Exercise – Copy the stretch from the line containing "Give the centreline" through the line containing "road 3 (unclassified): [(456,511),(409,336)]", swapping "unclassified" for "residential" and leaving everything else unchanged. Give only those lines.

## start

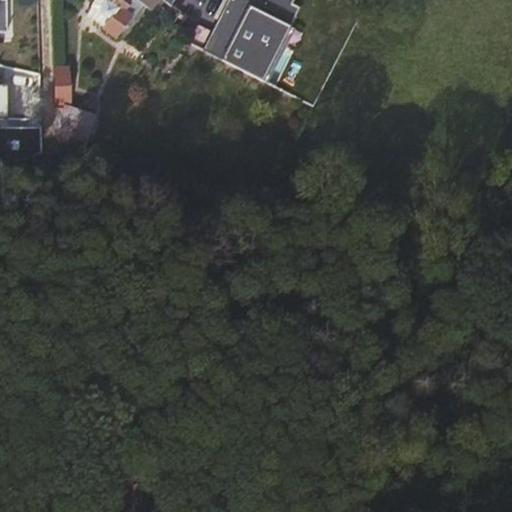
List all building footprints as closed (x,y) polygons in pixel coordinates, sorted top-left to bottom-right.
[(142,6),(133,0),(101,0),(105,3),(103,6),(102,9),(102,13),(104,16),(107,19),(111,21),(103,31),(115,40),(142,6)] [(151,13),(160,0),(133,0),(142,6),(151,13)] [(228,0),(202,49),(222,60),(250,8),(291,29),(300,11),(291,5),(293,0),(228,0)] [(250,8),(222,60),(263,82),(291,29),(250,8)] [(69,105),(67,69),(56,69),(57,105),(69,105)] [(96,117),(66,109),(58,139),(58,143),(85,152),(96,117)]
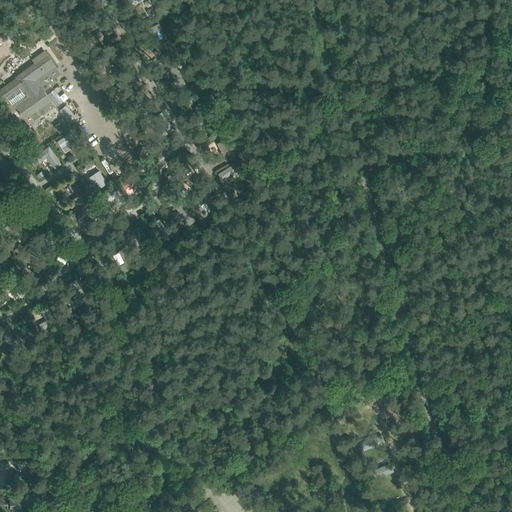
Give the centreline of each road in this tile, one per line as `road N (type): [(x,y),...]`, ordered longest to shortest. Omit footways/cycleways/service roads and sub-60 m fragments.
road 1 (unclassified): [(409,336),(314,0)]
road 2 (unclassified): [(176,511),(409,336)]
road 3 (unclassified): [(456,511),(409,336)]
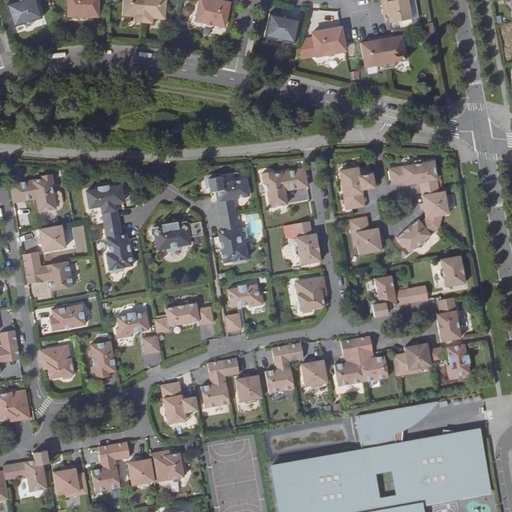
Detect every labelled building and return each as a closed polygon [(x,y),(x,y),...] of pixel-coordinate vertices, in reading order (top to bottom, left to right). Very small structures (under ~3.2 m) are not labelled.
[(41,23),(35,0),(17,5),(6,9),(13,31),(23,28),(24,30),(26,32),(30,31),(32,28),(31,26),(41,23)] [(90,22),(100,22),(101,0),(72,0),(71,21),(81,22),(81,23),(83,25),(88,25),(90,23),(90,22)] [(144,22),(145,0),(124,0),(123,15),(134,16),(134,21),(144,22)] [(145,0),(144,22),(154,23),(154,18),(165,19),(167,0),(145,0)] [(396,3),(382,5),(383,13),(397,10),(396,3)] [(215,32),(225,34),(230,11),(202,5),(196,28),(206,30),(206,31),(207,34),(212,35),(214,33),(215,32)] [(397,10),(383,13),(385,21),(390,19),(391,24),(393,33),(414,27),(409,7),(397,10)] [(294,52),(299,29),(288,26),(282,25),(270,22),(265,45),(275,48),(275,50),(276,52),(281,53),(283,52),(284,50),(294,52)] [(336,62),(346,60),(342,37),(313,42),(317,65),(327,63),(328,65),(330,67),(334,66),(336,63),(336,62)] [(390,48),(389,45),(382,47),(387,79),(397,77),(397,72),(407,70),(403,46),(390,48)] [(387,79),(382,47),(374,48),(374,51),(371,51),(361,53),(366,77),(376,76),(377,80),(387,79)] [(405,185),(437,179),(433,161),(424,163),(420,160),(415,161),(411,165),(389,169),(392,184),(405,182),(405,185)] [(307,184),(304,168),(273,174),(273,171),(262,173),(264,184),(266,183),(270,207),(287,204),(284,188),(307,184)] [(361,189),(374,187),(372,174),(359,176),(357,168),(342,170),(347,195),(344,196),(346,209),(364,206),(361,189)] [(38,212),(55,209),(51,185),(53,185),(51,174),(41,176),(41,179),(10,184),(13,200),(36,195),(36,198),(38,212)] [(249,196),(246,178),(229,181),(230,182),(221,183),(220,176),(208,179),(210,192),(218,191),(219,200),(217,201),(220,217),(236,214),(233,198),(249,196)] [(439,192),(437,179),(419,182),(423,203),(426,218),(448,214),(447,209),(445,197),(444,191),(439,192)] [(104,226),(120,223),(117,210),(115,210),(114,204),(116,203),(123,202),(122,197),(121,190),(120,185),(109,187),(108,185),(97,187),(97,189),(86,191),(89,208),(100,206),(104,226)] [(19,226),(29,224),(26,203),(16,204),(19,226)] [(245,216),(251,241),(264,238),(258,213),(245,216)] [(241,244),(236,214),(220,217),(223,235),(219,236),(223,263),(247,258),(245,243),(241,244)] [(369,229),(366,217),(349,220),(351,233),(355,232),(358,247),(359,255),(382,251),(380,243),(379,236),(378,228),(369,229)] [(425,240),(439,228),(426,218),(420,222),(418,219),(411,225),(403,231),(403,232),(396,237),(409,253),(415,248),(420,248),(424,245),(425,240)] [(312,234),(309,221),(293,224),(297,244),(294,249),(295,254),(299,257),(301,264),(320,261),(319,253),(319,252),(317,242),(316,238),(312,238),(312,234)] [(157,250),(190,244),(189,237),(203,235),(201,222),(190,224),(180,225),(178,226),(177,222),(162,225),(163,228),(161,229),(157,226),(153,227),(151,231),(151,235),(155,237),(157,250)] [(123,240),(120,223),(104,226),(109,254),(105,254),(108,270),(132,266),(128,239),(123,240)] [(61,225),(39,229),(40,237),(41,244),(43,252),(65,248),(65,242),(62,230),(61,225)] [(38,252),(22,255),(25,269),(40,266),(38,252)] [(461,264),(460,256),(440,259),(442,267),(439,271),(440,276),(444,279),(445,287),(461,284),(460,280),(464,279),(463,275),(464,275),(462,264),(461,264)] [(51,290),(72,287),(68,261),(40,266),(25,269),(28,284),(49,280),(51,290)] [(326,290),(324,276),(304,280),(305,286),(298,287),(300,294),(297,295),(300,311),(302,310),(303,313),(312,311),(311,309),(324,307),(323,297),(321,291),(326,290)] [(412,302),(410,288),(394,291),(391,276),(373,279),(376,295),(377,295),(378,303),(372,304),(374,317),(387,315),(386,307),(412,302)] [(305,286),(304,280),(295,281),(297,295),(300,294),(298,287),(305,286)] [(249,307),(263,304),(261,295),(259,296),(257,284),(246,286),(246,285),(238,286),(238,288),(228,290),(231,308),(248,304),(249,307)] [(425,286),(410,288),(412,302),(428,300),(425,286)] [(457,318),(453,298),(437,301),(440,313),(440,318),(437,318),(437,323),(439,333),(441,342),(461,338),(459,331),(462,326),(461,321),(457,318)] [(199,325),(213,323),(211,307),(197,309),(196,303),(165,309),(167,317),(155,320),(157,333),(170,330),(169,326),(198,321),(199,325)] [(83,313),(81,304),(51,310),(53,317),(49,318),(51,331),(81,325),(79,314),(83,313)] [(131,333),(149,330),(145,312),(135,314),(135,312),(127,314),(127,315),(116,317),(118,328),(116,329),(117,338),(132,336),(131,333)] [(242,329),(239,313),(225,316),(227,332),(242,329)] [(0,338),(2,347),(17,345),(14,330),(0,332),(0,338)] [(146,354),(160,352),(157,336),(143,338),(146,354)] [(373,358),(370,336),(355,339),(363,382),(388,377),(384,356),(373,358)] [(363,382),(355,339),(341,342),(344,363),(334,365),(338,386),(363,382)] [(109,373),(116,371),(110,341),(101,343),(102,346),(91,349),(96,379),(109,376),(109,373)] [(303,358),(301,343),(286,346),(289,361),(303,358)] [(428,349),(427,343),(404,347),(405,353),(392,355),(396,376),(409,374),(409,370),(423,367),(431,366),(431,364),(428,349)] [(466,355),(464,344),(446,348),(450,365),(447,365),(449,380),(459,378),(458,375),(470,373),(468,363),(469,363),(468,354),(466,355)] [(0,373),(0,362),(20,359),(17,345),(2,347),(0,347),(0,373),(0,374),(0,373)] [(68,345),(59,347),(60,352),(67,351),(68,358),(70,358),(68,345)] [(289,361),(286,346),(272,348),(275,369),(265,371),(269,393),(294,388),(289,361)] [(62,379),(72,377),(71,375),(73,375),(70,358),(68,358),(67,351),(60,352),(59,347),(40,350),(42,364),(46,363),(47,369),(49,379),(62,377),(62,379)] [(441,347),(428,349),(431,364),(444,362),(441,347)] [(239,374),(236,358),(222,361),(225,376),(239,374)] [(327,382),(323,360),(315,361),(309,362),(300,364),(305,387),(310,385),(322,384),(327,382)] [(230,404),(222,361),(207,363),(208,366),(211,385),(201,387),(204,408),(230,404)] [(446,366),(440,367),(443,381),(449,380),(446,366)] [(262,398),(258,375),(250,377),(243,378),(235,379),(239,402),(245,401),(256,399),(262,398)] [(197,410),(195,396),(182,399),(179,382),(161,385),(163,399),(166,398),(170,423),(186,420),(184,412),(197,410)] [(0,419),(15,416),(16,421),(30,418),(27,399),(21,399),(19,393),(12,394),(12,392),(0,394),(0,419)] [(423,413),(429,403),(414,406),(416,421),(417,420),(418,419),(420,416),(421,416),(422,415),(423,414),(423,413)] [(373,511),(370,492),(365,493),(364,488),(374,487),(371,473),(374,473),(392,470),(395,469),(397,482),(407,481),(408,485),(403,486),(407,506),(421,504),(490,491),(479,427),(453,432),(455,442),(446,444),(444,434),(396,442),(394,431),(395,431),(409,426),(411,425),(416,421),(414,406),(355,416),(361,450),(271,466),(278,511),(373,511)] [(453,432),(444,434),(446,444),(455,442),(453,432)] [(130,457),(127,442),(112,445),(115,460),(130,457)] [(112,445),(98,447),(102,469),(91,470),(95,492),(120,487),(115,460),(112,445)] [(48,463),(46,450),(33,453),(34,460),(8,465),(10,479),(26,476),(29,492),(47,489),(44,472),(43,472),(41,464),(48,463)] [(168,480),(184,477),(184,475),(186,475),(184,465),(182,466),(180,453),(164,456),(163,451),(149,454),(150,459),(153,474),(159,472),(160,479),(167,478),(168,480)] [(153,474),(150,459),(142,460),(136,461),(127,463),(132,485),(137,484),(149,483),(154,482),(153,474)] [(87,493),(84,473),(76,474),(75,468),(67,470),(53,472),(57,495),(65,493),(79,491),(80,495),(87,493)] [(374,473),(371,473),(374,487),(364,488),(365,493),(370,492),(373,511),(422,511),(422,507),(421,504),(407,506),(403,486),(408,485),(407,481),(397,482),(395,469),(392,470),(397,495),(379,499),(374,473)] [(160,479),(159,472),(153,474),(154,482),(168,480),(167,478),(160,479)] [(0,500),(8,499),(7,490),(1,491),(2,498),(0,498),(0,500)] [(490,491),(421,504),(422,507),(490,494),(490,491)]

## end

Output of the exercise –
Give the centreline of each road in this tile, one per line as `road N (type): [(x,y),...]`, ordered longest to shortest. Omit footways/cycleways/service roads and sub-60 m fragments.
road 1 (residential): [(409,336),(314,0)]
road 2 (residential): [(176,511),(409,336)]
road 3 (residential): [(456,511),(409,336)]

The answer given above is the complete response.